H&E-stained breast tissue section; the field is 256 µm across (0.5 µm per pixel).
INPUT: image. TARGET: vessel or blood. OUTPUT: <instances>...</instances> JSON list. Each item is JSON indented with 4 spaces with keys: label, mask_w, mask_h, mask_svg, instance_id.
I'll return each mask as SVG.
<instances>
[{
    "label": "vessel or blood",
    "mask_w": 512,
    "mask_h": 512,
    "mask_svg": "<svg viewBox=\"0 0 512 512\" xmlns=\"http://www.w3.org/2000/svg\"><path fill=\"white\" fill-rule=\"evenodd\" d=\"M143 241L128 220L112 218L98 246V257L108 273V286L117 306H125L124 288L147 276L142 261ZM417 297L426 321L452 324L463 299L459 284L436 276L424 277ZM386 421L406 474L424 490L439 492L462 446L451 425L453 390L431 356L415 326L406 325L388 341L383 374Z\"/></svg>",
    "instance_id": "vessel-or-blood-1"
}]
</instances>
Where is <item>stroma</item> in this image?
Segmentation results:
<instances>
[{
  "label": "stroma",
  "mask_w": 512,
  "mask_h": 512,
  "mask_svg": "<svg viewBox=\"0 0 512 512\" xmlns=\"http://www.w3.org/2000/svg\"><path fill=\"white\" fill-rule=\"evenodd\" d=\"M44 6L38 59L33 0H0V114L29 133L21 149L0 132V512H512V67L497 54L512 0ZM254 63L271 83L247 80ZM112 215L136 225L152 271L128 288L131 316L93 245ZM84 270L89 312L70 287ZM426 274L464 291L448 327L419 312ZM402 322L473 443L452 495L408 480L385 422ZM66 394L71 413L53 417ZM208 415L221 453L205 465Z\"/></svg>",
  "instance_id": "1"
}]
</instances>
● ● ● ●
■ What is asked
Nothing should be changed: write out all of the data as is.

■ Finished answer
H&E-stained breast tissue section; the field is 256 µm across (0.5 µm per pixel).
INPUT: image. TARGET: vessel or blood. OUTPUT: <instances>...</instances> JSON list. Each item is JSON indented with 4 spaces with keys: label, mask_w, mask_h, mask_svg, instance_id.
I'll return each mask as SVG.
<instances>
[{
    "label": "vessel or blood",
    "mask_w": 512,
    "mask_h": 512,
    "mask_svg": "<svg viewBox=\"0 0 512 512\" xmlns=\"http://www.w3.org/2000/svg\"><path fill=\"white\" fill-rule=\"evenodd\" d=\"M143 241L128 220L112 218L98 246V257L108 273V286L117 306H125L124 288L147 276L142 261ZM417 297L426 321L452 324L463 299L459 284L436 276L424 277ZM386 421L406 474L424 490L439 492L462 446L451 425L453 390L431 356L415 326L406 325L388 341L383 374Z\"/></svg>",
    "instance_id": "vessel-or-blood-1"
}]
</instances>
Where is <item>stroma</item> in this image?
Segmentation results:
<instances>
[{
  "label": "stroma",
  "mask_w": 512,
  "mask_h": 512,
  "mask_svg": "<svg viewBox=\"0 0 512 512\" xmlns=\"http://www.w3.org/2000/svg\"><path fill=\"white\" fill-rule=\"evenodd\" d=\"M44 6L38 59L33 0H0V114L29 133L21 149L0 132V512H512V67L497 54L512 0ZM254 63L271 83L247 80ZM112 215L136 225L152 271L128 288L131 316L93 245ZM84 270L89 312L70 287ZM426 274L464 291L448 327L419 312ZM402 322L473 443L452 495L408 480L385 422ZM66 394L71 413L53 417ZM208 415L221 453L205 465Z\"/></svg>",
  "instance_id": "1"
}]
</instances>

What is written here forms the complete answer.